Task brief: List all lines of the data that include the string "minus".

[Data records]

::::

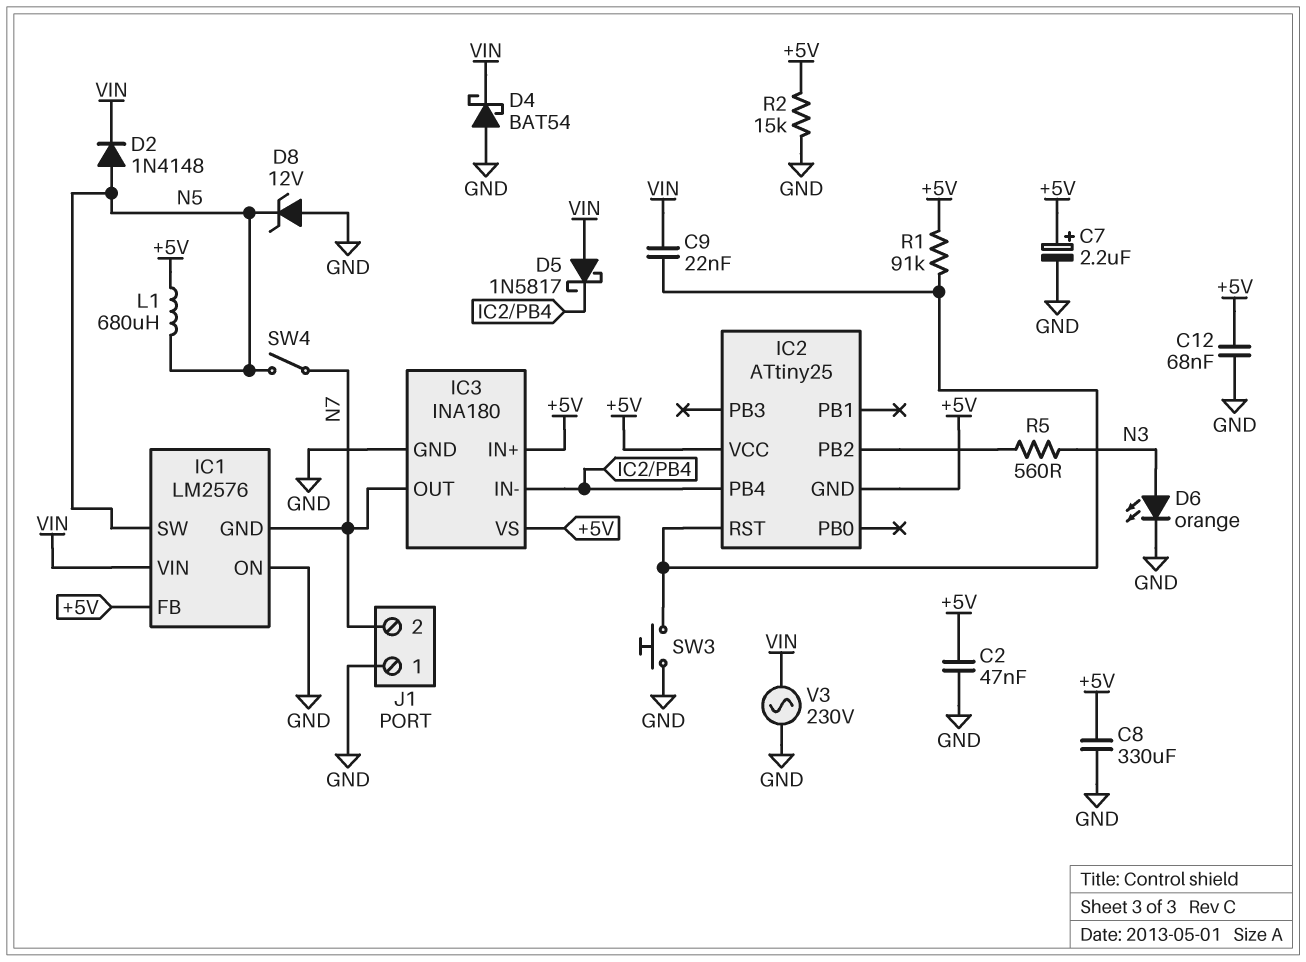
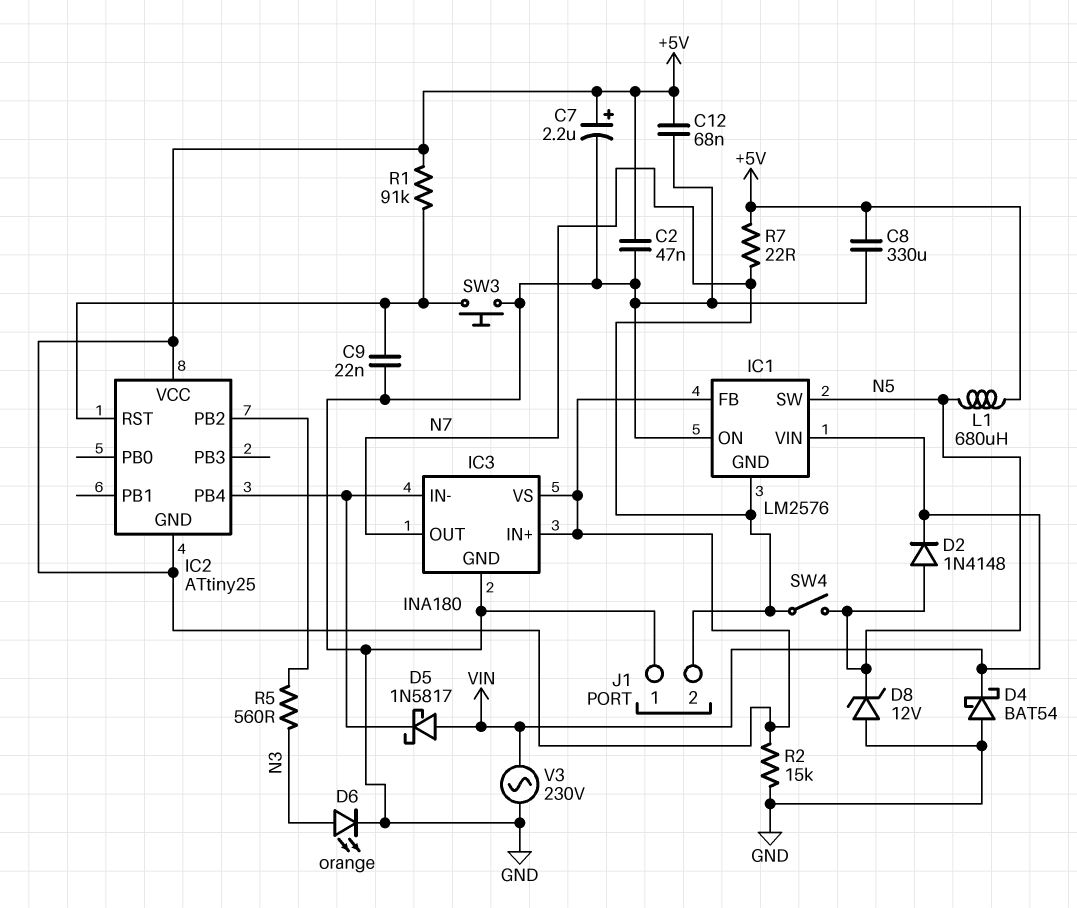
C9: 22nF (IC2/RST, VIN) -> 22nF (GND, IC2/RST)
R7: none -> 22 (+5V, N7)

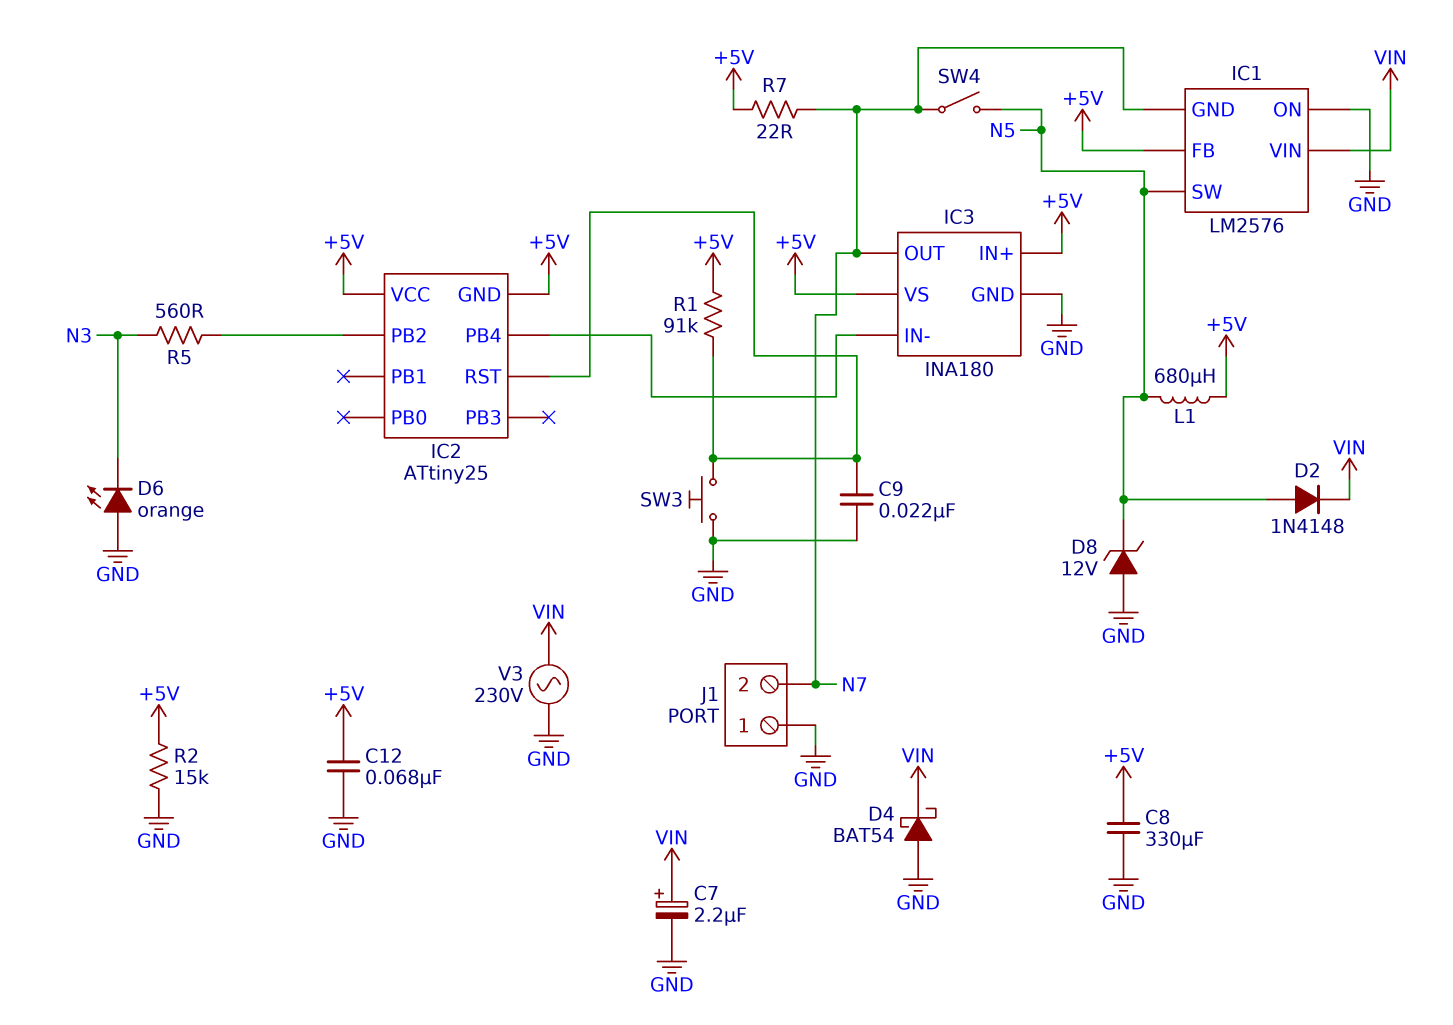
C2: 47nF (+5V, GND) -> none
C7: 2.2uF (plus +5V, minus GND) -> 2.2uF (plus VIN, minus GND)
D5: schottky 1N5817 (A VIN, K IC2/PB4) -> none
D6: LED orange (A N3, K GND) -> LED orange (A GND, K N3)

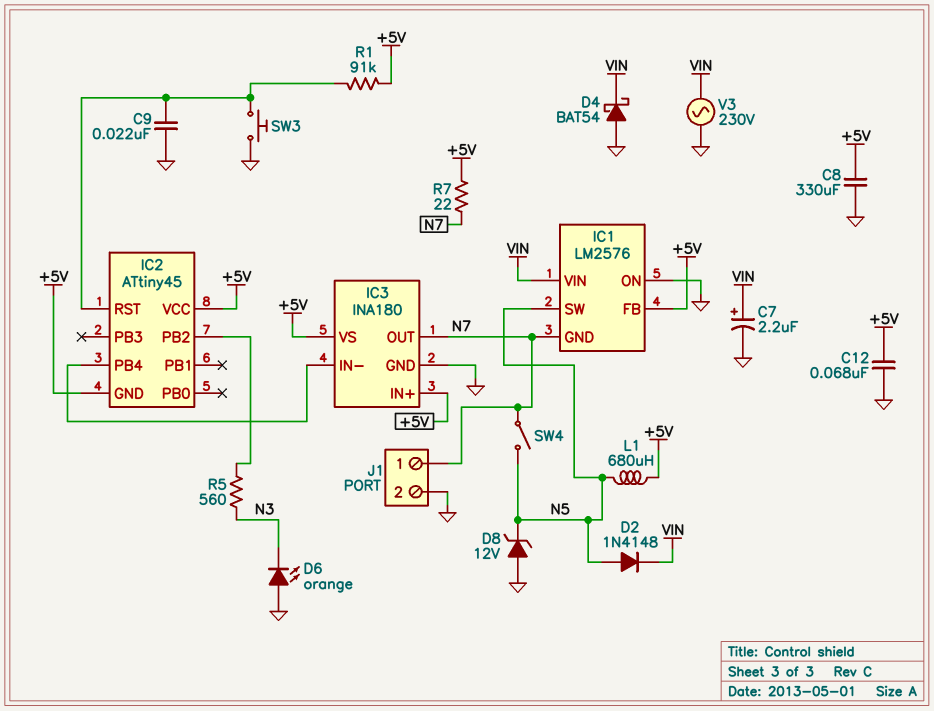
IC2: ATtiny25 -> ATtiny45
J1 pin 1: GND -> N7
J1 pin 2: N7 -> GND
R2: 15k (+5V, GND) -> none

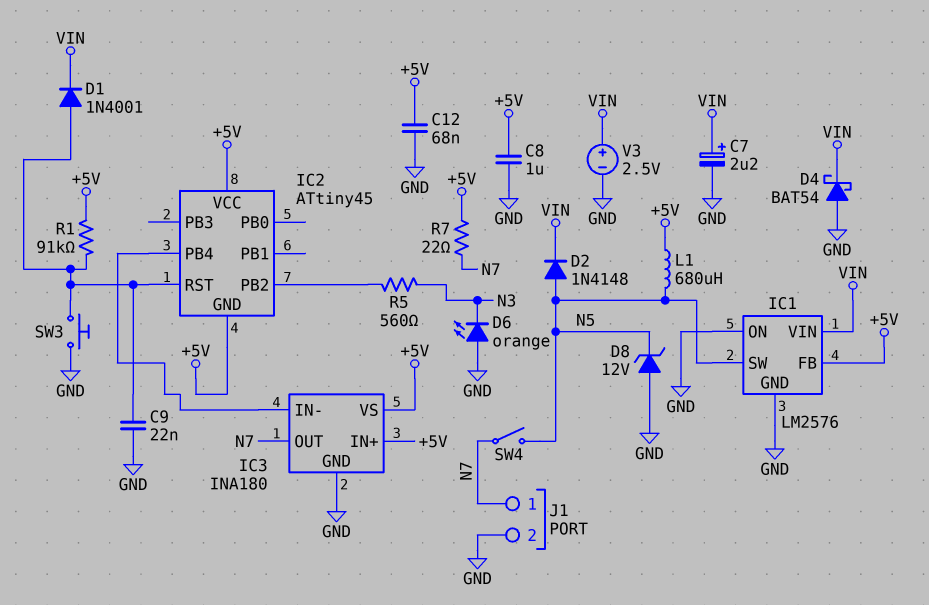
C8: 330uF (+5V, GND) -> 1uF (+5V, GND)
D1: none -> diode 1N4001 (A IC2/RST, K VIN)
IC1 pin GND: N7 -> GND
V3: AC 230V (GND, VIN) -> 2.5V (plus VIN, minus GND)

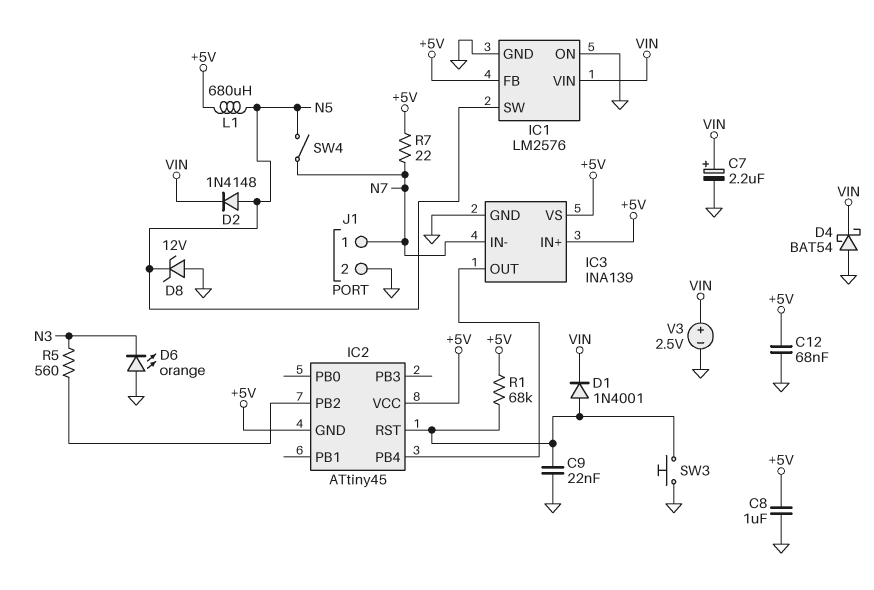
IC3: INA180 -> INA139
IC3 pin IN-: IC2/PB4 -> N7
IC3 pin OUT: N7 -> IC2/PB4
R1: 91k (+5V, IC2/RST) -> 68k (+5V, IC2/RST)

::::

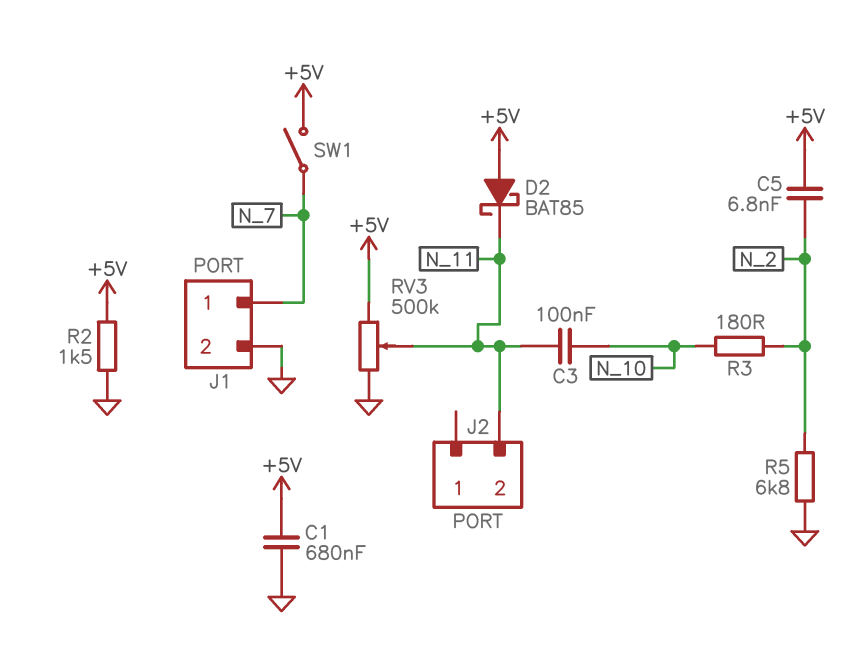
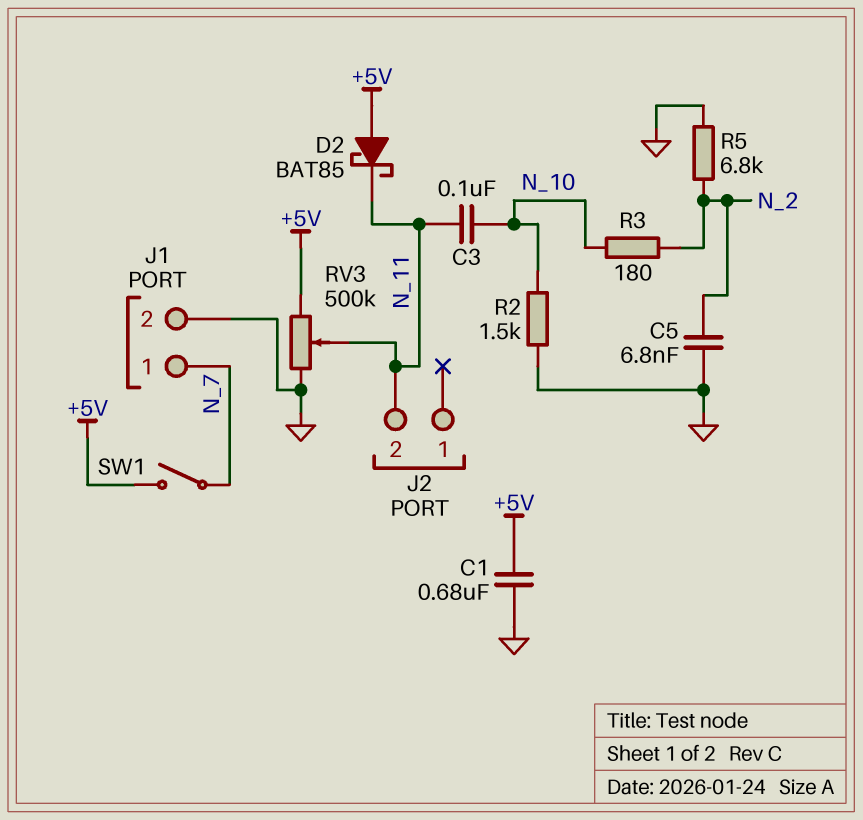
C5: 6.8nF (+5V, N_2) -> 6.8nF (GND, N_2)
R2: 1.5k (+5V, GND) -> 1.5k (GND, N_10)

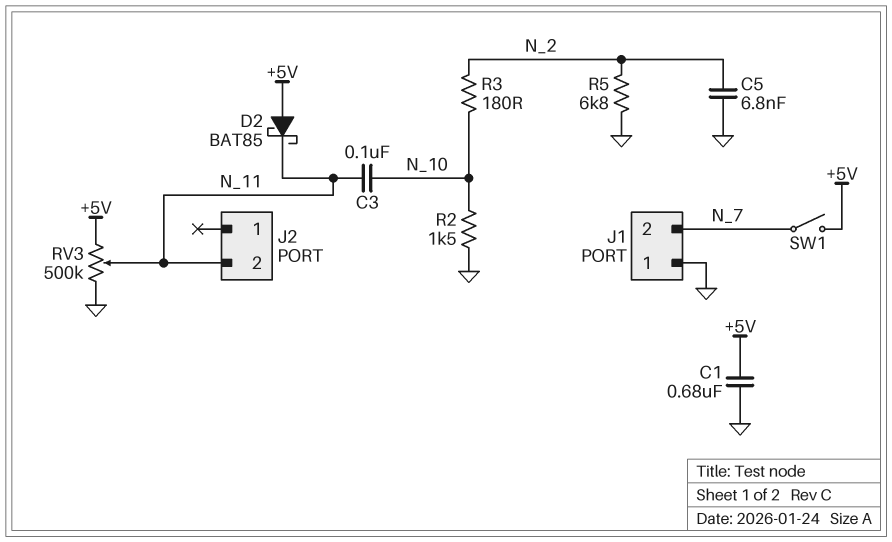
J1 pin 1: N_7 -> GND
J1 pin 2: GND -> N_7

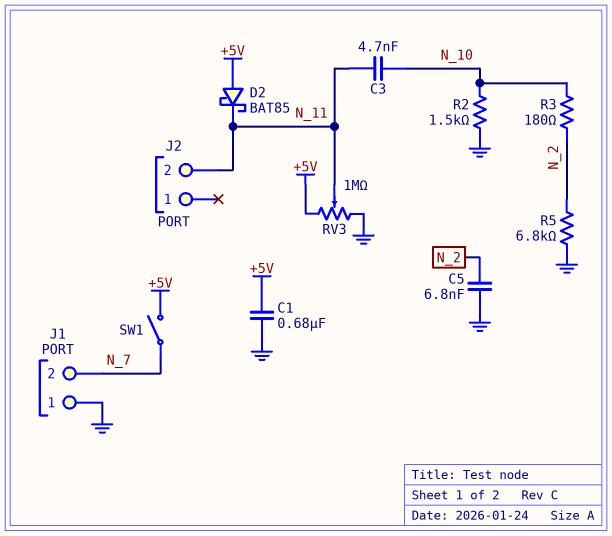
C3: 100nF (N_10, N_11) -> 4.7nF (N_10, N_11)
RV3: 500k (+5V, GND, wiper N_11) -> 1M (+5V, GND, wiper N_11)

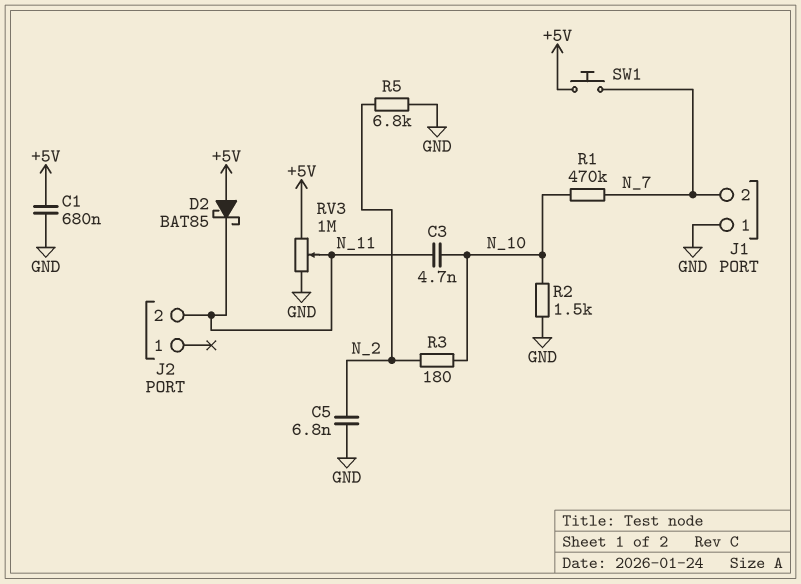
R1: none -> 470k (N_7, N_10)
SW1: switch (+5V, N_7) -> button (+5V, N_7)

::::

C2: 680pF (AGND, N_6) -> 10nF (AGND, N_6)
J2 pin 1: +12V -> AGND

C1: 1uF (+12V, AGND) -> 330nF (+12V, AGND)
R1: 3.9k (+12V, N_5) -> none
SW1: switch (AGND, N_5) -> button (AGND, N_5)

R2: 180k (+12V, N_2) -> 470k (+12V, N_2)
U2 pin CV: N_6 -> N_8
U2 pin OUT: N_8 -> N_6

::::

Your response:
C7: 2.2uF (plus +5V, minus GND) -> 2.2uF (plus VIN, minus GND)
V3: AC 230V (GND, VIN) -> 2.5V (plus VIN, minus GND)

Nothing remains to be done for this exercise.